[WHAT IS EXPECTED]: Copy the listing exactly, leaving out every picture.

[EXTRACTED DATA]:
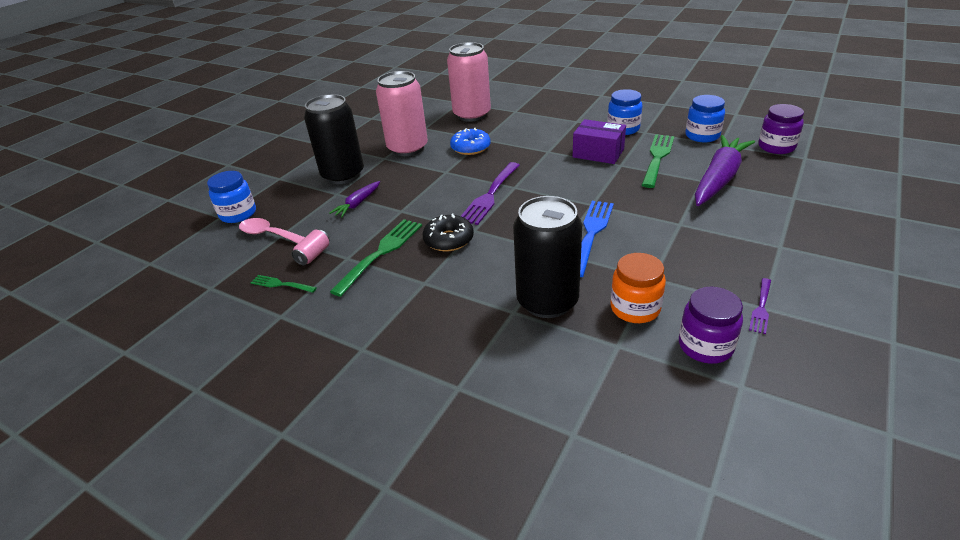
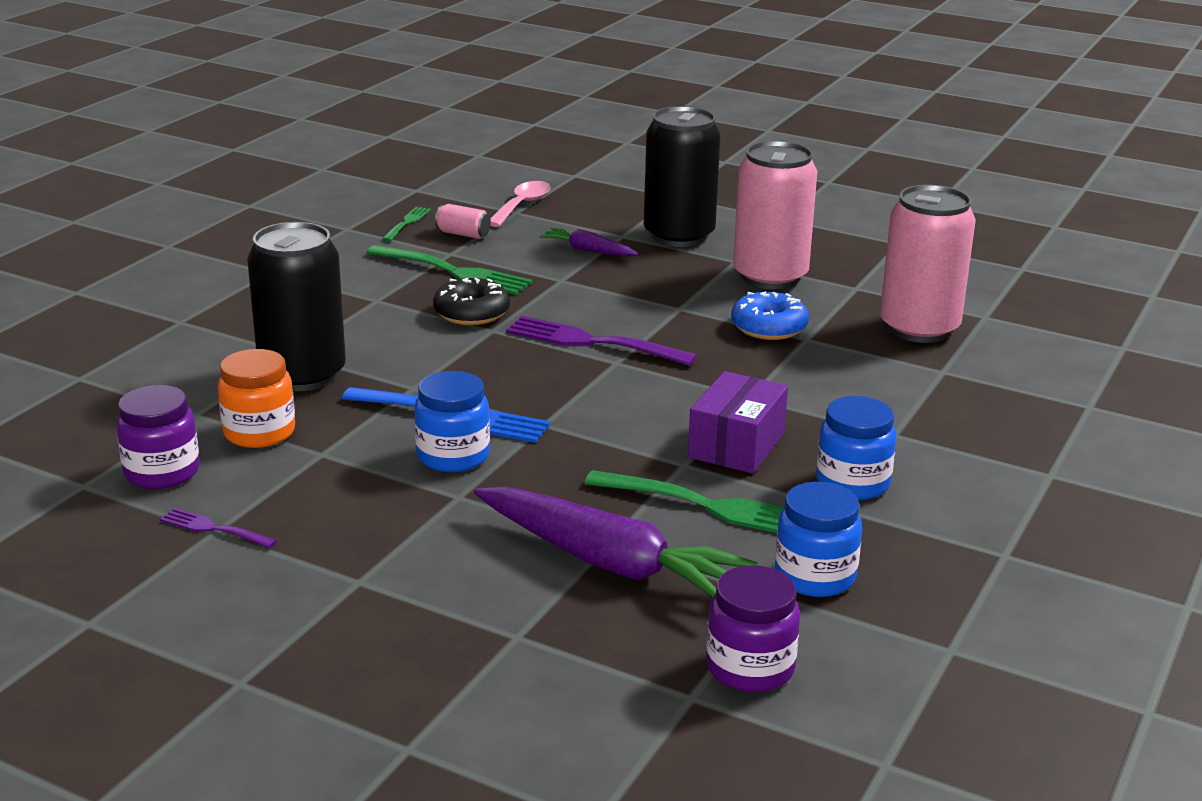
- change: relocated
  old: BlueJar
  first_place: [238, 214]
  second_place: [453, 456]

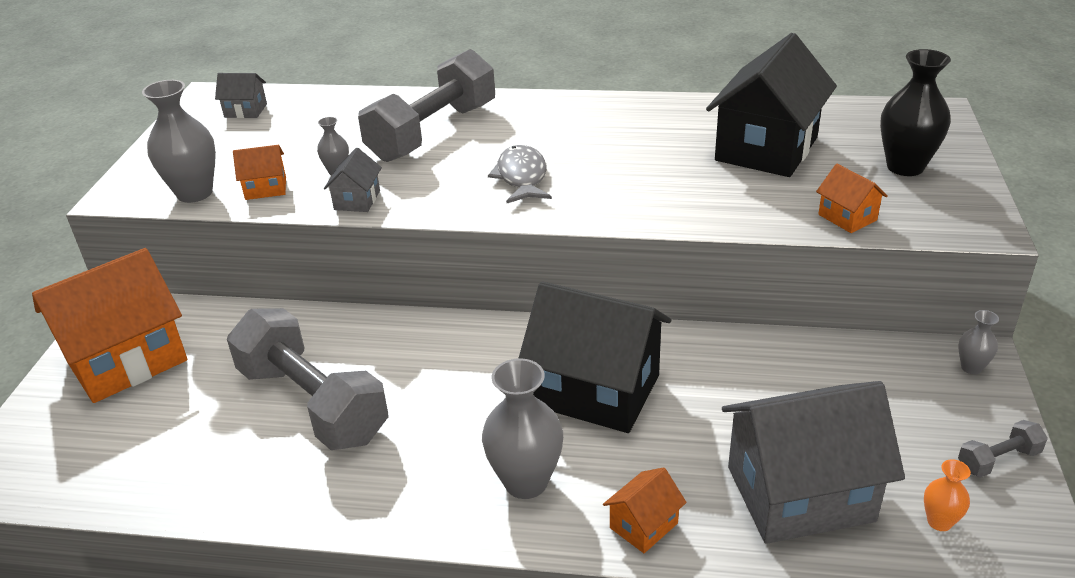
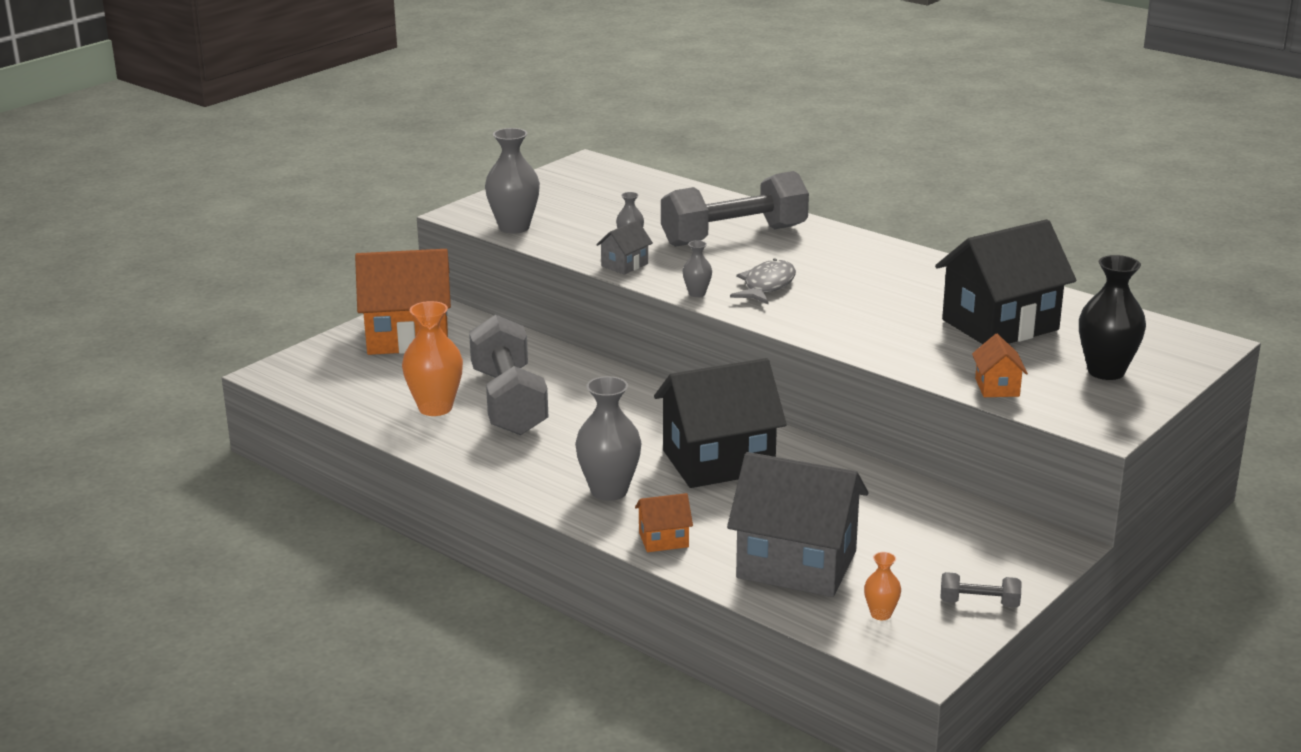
- change: appeared
  new: OrangeVase
  second_place: [435, 408]
- change: spun
  old: BlackHouse
  first_place: [596, 390]
  second_place: [718, 461]
  degrees: -75
- change: relocated
  old: GreyVase
  first_place: [971, 367]
  second_place: [697, 293]
- change: missing
  old: GreyHouse
  first_place: [245, 111]
- change: missing
  old: OrangeHouse
  first_place: [266, 188]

[EXERCISE SOLUTION]:
- change: relocated
  old: BlueJar
  first_place: [238, 214]
  second_place: [453, 456]

- change: appeared
  new: OrangeVase
  second_place: [435, 408]
- change: spun
  old: BlackHouse
  first_place: [596, 390]
  second_place: [718, 461]
  degrees: -75
- change: relocated
  old: GreyVase
  first_place: [971, 367]
  second_place: [697, 293]
- change: missing
  old: GreyHouse
  first_place: [245, 111]
- change: missing
  old: OrangeHouse
  first_place: [266, 188]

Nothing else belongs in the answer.